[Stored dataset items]
________________________

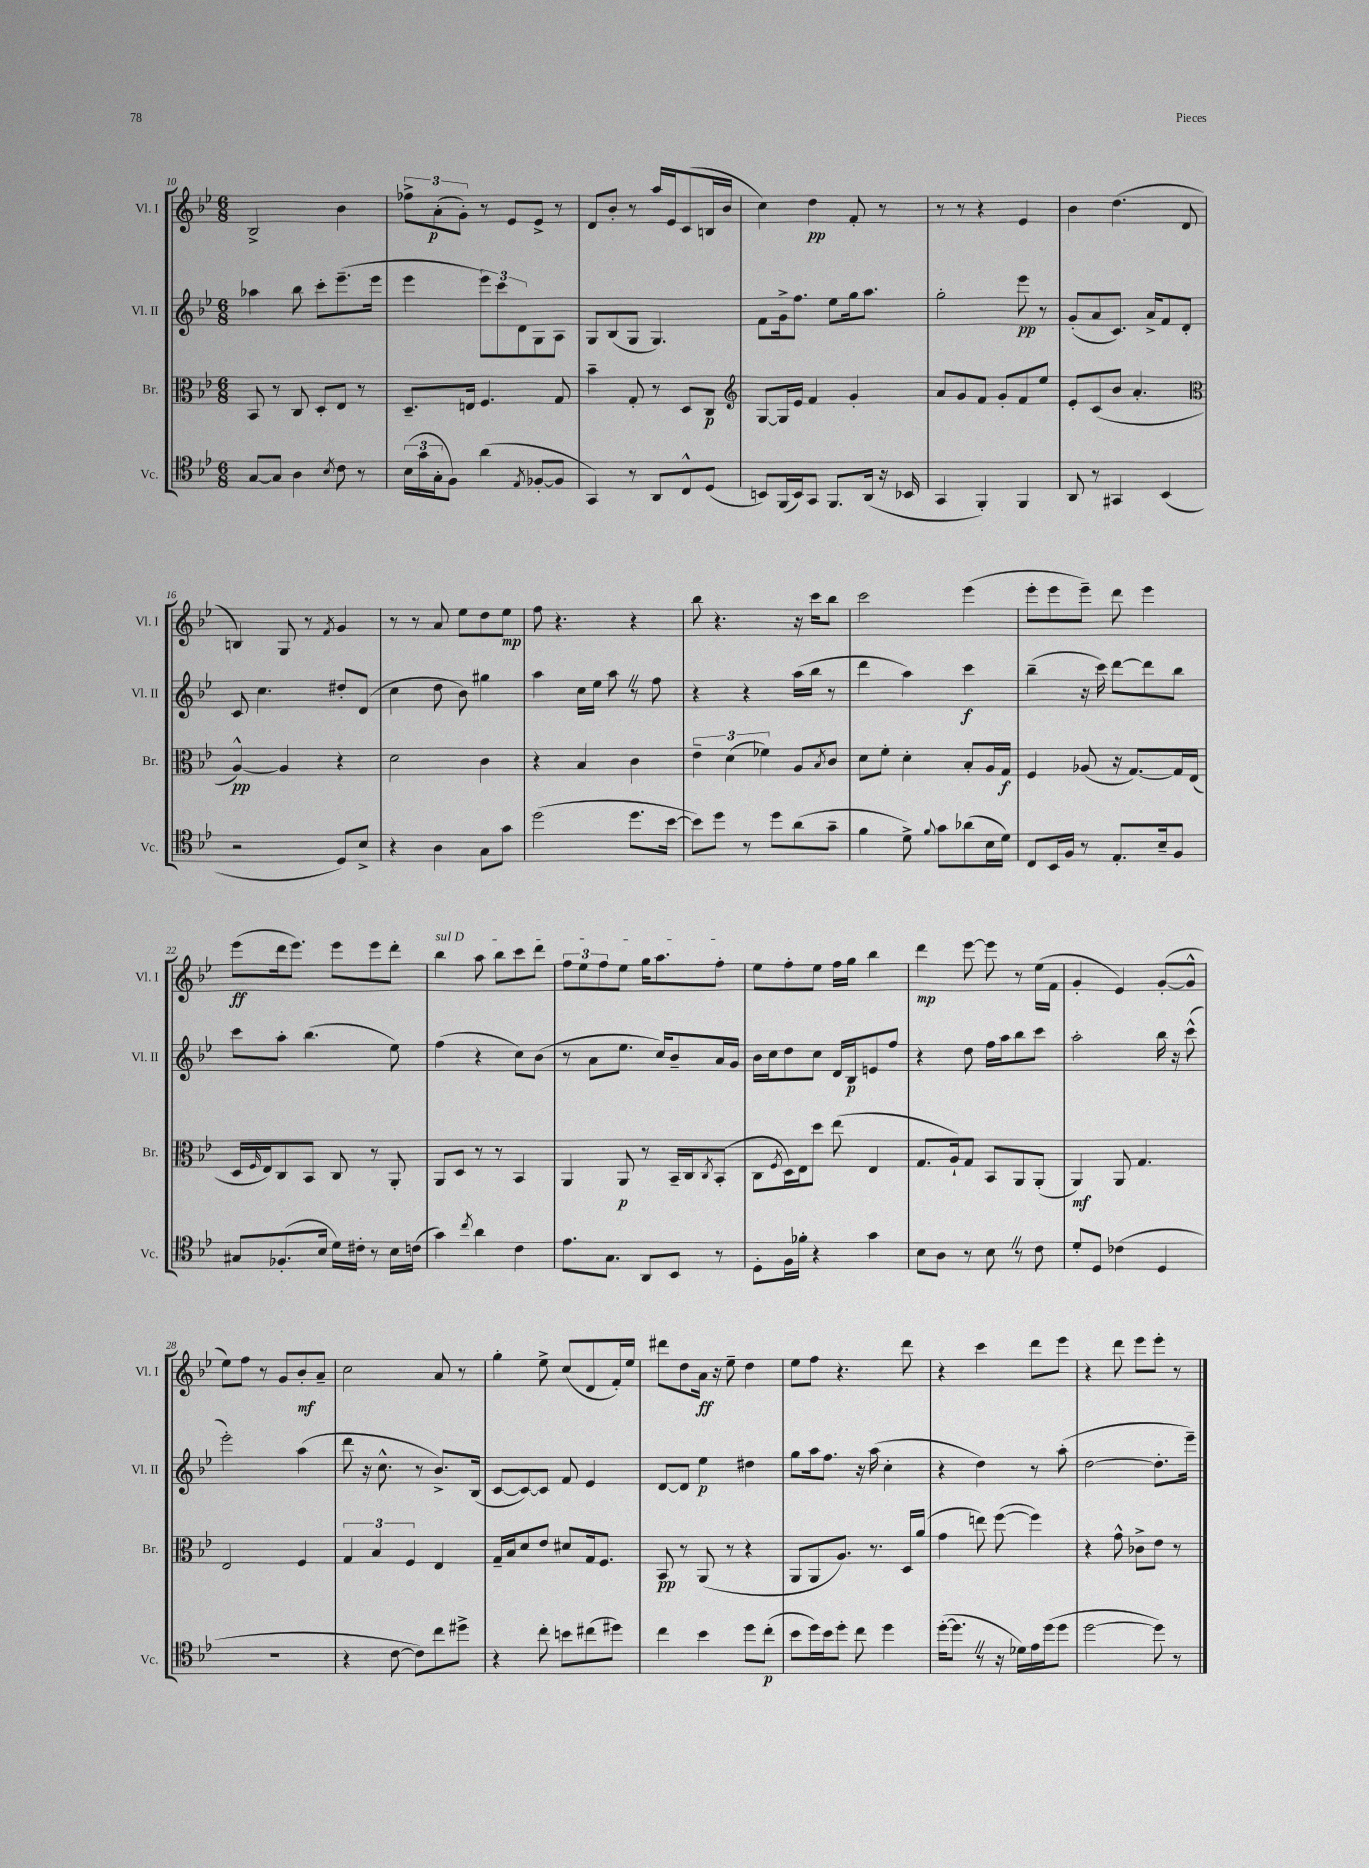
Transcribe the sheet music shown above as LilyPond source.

<<
\new StaffGroup <<
\new Staff = "s0" \with { instrumentName = "Vl. I" shortInstrumentName = "Vl. I" } {
    \clef treble \key bes \major \numericTimeSignature \time 6/8
    bes2-> bes'4 |
    \tuplet 3/2 { fes''8-> a'8-.\p( g'8-.) } r8 ees'8 ees'8-> r8 |
    d'8 bes'8-. r8 a''16 ees'16 c'8( b16 bes'16 |
    c''4) d''4\pp f'8-. r8 |
    r8 r8 r4 ees'4 |
    bes'4 d''4.( d'8 |
    b4) g8 r8 \acciaccatura { f'8 } g'4 |
    r8 r8 a'8 ees''8 d''8 ees''8\mp |
    f''8 r4. r4 |
    bes''8 r4. r16 c'''16 bes''8 |
    c'''2 ees'''4( |
    ees'''8-. ees'''8 ees'''8--) d'''8 ees'''4 |
    ees'''8\ff( d'''16 ees'''8.) ees'''8 ees'''8 d'''8-. |
    \once \override TextSpanner.bound-details.left.text = \markup { \italic "sul D" } bes''4\startTextSpan a''8 bes''8 c'''8 d'''8 |
    \tuplet 3/2 { f''8 ees''8 f''8 } ees''8 g''16 a''8. f''8-.\stopTextSpan |
    ees''8 f''8-. ees''8 f''16 g''16 bes''4 |
    d'''4\mp ees'''8~ ees'''8 r8 ees''16( f'16 |
    g'4-. ees'4) g'8~-.( g'8-^ |
    ees''8) f''8 r8 g'8 bes'8-.\mf a'8-- |
    c''2 a'8 r8 |
    g''4-. ees''8-> c''8( d'8 f'16-.) ees''16 |
    dis'''8 d''8 a'16\ff r16 ees''8-- d''4 |
    ees''8 f''8 r4. d'''8 |
    r4 c'''4 d'''8 ees'''8 |
    r4 d'''8 ees'''8 ees'''8-. r8 \bar "|." |
}
\new Staff = "s1" \with { instrumentName = "Vl. II" shortInstrumentName = "Vl. II" } {
    \clef treble \key bes \major \numericTimeSignature \time 6/8
    aes''4 bes''8 c'''8-. ees'''8.--( ees'''16 |
    ees'''4 \tuplet 3/2 { ees'''8) c'''8 d'8 } g8 a8 |
    g8 bes8( g8 g4.) |
    f'8 g'16-> f''8. ees''8 g''16 a''8. |
    g''2-. ees'''8\pp r8 |
    g'8-.( a'8 c'8.) a'16-> f'8 d'8-. |
    c'8 c''4. dis''8-. d'8( |
    c''4 d''8 bes'8) gis''4 |
    a''4 c''16 ees''16 a''8 \once \override BreathingSign.text = \markup { \musicglyph "scripts.caesura.straight" } \breathe r8 f''8 |
    r4 r4 a''16( bes''16 r8 |
    d'''4 a''4) c'''4\f |
    bes''4--( r16 c'''16) d'''8~ d'''8 bes''8 |
    c'''8 a''8-. bes''4.( ees''8) |
    f''4( r4 c''8) bes'8( |
    r8 a'8 ees''8. c''16) bes'8-- a'16 g'16 |
    bes'16 c''16 d''8 c''8 d'16 bes16\p e'8 f''8 |
    r4 d''8 f''16 a''16 bes''8 c'''8 |
    a''2-. bes''16 r16 c'''8-^( |
    ees'''2-.) a''4( |
    d'''8 r16 c''8.-^ r8 bes'8.->) bes16( |
    c'8~ c'8~) c'8 f'8 ees'4 |
    d'8~ d'8 ees''4\p dis''4 |
    g''8 a''16 f''8. r16 a''16( c''4-. |
    r4 d''4) r8 a''8-.( |
    d''2~ d''8.-. ees'''16--) \bar "|." |
}
\new Staff = "s2" \with { instrumentName = "Br." shortInstrumentName = "Br." } {
    \clef alto \key bes \major \numericTimeSignature \time 6/8
    bes,8 r8 c8 d8-. ees8 r8 |
    d8.-- e16 f4. g8 |
    bes'4-- g8-. r8 d8 c8\p |
    \clef treble g8~ g16 ees'16 f'4 g'4-. |
    a'8 g'8 f'8 g'8-. f'8 ees''8 |
    ees'8-. c'8( bes'8 a'4.-. |
    \clef alto a4~-^\pp) a4 r4 |
    d'2 c'4 |
    r4 bes4 c'4 |
    \tuplet 3/2 { ees'4-- d'4( fes'4) } a8 \acciaccatura { bes8 } c'8 |
    d'8 f'8-. d'4-. bes8-. a16 g16\f |
    f4 aes8( r16 g8.~) g16 ees16( |
    d16 \grace { f16 } ees16) c8 bes,8 c8 r8 a,8-. |
    a,8 d8 r8 r8 bes,4 |
    a,4 a,8\p r8 bes,16-- c16 \acciaccatura { c8 } bes,8-.( |
    c8 \acciaccatura { f8 } d16) ees16 d''8 ees''8( ees4 |
    g8. a16-!) g8 bes,8 a,8 a,8-.( |
    a,4\mf) a,8 g4. |
    ees2 f4 |
    \tuplet 3/2 { g4 bes4 f4 } ees4 |
    g16-- bes16 d'8 ees'8 dis'8 g16 f8. |
    bes,8\pp r8 a,8( r8 r4 |
    a,8 a,8 a8.) r8. d16 a'16( |
    g'4 e''8) f''8~( f''4) |
    r4 g'8-^ ces'8-> ees'8 r8 \bar "|." |
}
\new Staff = "s3" \with { instrumentName = "Vc." shortInstrumentName = "Vc." } {
    \clef tenor \key bes \major \numericTimeSignature \time 6/8
    g8~ g8 a4 \acciaccatura { bes8 } c'8 r8 |
    \tuplet 3/2 { bes16( g'16 g16-. } f8) a'4( \acciaccatura { ees8 } fes8~-. fes8 |
    g,4) r8 a,8 c8-^ d8( |
    b,8) f,16( b,16) g,8 f,8. a,16( r16 bes,16 |
    g,4 f,4-.) f,4 |
    a,8 r8 gis,4 bes,4( |
    r2 d8) bes8-> |
    r4 a4 g8 g'8 |
    d''2( d''8. bes'16~ |
    bes'8) d''8 r8 d''8 a'8( g'8-- |
    f'4 d'8->) \appoggiatura { f'8 } g'8 aes'8( bes16 d'16) |
    c8 bes,16 f16 r8 ees8.-. bes16-- f8 |
    gis8 fes8.-.( bes16 d'16) cis'16-. r8 bes16 c'16( |
    g'4) \acciaccatura { c''8 } a'4 c'4 |
    ees'8. g8. a,8 bes,8 r8 |
    d8-. f16 fes'16-. r4 g'4 |
    bes8 a8 r8 bes8 \once \override BreathingSign.text = \markup { \musicglyph "scripts.caesura.straight" } \breathe r8 c'8 |
    d'8-. d8 ces'4( d4 |
    R2. |
    r4 c'8~ c'8) c''8 dis''8-> |
    r4 c''8-. b'8 cis''8( dis''8) |
    c''4 bes'4 d''8 c''8-.\p( |
    bes'8 d''16) bes'16 d''8-. c''8 d''4 |
    d''16~-.( d''8. \once \override BreathingSign.text = \markup { \musicglyph "scripts.caesura.straight" } \breathe r8 r16 des'16) ees'16 d''16( d''8 |
    d''2~ d''8) r8 \bar "|." |
}
>>
>>
\layout { \context { \Score currentBarNumber = #10 } }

________________________

◆ YOUR INSTRUCTIONS ◆
Pick out and copy every line in the rows above that contains the string "clef".

◆ SOLUTION ◆
    \clef treble \key bes \major \numericTimeSignature \time 6/8
    \clef treble \key bes \major \numericTimeSignature \time 6/8
    \clef alto \key bes \major \numericTimeSignature \time 6/8
    \clef treble g8~ g16 ees'16 f'4 g'4-. |
    \clef alto a4~-^\pp) a4 r4 |
    \clef tenor \key bes \major \numericTimeSignature \time 6/8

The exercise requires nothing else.